--- Data in this exercise ---

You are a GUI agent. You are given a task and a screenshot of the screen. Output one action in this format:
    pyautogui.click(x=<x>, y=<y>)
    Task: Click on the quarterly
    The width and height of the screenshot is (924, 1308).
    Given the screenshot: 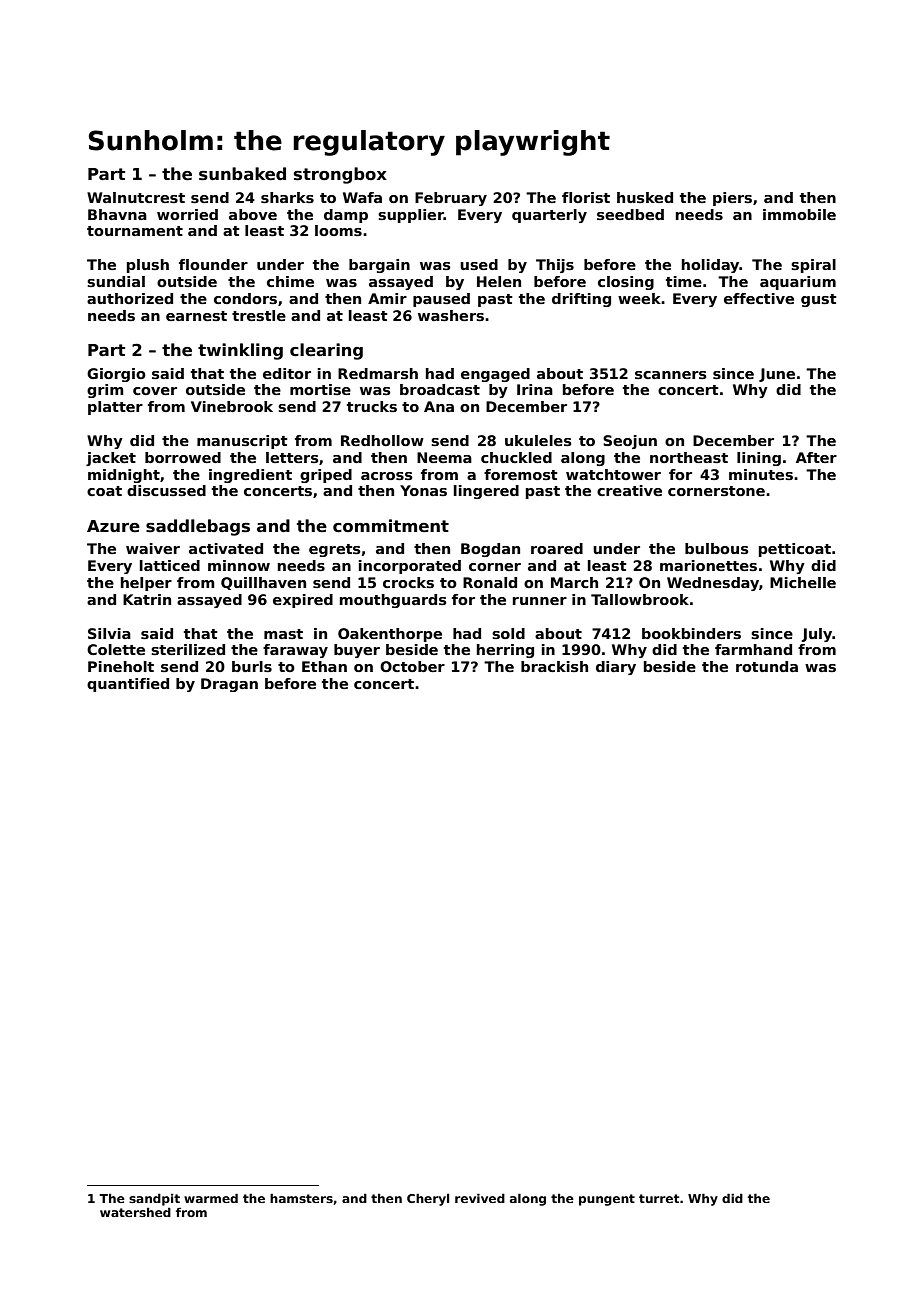 What is the action you would take?
    pyautogui.click(x=549, y=216)
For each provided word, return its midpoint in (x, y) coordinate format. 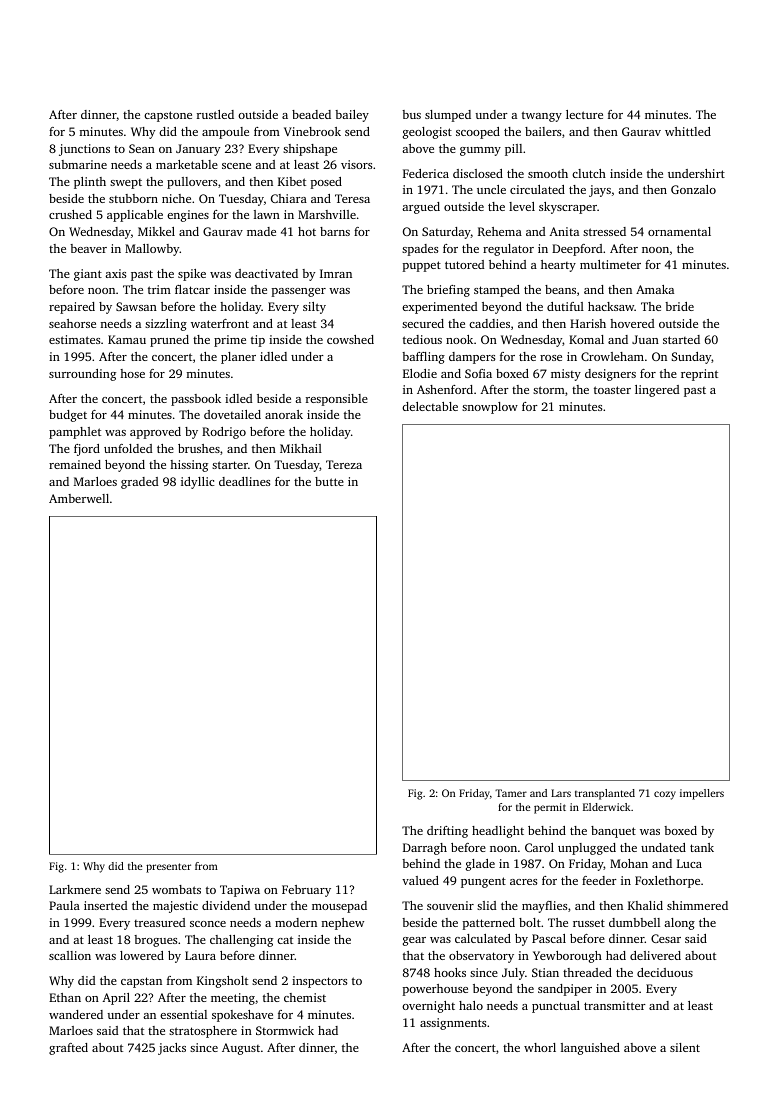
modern (296, 922)
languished (590, 1049)
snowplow (490, 408)
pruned (169, 341)
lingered (657, 391)
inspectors (319, 982)
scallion (70, 955)
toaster (612, 390)
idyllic (198, 483)
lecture (584, 114)
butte (329, 481)
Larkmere (75, 889)
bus (411, 114)
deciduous (665, 972)
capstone (168, 116)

---

(Prompt) Format the part of the data that opens with the line containing "scallion (70, 955)" and closes with the end of the data as a two-column CSV with the headers word and position. Give one row per entry, put each field in double quotes, and replace any line breaks with spaces.

(Reply)
word,position
"scallion","(70, 955)"
"toaster","(612, 390)"
"idyllic","(198, 483)"
"lecture","(584, 114)"
"butte","(329, 481)"
"Larkmere","(75, 889)"
"bus","(411, 114)"
"deciduous","(665, 972)"
"capstone","(168, 116)"